Stored entries

_ _ _

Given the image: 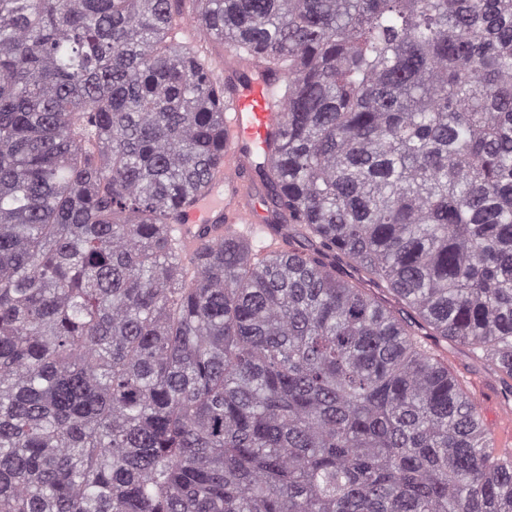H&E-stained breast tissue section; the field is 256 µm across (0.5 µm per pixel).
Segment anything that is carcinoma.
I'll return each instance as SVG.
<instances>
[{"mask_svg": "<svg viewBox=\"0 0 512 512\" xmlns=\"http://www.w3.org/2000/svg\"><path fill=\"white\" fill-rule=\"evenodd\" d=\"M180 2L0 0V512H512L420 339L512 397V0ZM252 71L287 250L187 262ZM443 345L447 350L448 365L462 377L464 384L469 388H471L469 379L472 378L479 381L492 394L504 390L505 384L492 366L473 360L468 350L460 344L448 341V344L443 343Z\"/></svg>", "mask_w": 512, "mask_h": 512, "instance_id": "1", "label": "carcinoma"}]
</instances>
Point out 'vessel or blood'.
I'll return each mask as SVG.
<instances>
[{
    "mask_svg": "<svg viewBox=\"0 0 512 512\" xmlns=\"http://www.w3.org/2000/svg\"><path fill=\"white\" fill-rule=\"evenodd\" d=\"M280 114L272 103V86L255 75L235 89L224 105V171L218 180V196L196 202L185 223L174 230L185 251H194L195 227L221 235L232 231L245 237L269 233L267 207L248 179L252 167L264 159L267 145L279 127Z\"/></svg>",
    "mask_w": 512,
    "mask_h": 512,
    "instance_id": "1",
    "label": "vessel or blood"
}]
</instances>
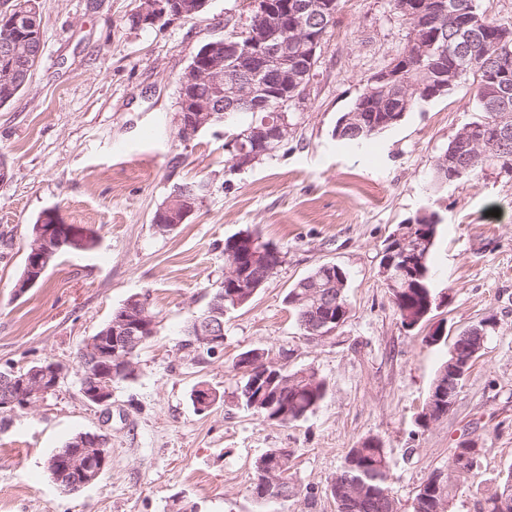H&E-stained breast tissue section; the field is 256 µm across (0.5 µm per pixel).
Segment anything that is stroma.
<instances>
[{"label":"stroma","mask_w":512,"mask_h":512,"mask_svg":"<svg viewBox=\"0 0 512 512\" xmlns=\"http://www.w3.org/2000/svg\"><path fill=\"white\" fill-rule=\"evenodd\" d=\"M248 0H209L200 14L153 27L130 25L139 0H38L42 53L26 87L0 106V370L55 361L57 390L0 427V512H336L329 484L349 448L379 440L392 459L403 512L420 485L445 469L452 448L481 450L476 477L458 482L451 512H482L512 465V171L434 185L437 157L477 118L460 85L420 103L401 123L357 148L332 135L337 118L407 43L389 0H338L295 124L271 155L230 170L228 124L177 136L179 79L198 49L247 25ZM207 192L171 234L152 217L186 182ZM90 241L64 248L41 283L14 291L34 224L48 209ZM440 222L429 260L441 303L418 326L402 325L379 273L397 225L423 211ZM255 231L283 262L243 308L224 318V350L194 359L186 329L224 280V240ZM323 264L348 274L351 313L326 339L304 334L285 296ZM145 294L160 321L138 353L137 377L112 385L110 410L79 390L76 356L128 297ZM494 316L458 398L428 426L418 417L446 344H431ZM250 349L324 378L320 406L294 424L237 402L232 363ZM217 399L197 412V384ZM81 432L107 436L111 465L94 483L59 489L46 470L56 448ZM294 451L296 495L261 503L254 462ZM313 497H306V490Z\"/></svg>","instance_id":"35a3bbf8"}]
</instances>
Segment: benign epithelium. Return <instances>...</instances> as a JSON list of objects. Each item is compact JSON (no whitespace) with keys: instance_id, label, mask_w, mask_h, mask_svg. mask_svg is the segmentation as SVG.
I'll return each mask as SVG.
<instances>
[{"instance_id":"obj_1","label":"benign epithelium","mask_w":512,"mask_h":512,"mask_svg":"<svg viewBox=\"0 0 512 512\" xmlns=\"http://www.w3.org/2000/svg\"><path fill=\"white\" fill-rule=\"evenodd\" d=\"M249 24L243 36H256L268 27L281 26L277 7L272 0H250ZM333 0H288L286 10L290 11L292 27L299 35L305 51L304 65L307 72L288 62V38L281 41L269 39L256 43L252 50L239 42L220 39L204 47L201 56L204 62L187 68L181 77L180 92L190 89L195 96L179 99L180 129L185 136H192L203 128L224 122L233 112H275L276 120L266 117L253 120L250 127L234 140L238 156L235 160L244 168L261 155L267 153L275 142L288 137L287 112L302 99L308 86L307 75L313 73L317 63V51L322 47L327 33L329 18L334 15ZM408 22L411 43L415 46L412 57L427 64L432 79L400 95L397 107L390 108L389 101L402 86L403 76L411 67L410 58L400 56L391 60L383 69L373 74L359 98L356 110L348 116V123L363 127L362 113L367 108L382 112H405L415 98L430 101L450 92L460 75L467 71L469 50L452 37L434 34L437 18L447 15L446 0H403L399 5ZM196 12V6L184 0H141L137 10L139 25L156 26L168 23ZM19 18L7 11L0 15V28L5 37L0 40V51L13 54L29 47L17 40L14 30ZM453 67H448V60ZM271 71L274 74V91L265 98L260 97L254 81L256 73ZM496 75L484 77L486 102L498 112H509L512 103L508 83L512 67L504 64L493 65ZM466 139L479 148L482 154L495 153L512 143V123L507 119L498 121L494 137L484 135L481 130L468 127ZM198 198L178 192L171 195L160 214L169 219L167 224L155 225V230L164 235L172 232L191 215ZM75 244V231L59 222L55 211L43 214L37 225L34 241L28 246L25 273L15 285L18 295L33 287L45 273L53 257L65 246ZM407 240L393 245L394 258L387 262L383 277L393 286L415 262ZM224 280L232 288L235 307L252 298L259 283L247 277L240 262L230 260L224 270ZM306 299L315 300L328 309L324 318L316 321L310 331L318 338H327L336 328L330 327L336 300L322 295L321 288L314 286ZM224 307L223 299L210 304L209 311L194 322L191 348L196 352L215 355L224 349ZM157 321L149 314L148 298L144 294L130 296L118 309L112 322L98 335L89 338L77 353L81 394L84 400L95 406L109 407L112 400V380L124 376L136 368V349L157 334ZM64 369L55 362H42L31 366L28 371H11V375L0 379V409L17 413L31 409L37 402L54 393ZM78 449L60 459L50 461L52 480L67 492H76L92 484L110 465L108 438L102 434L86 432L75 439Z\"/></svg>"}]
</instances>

_ _ _

Set problem | From the entries above, extract every line where the word "Segment" appears.

Solved problem |
Segment anything that is carcinoma.
Segment anything that is stroma.
Segment: benign epithelium. Return <instances>...</instances> as a JSON list of objects. Each item is compact JSON (no whitespace) with keys: instance_id, label, mask_w, mask_h, mask_svg. mask_svg is the segmentation as SVG.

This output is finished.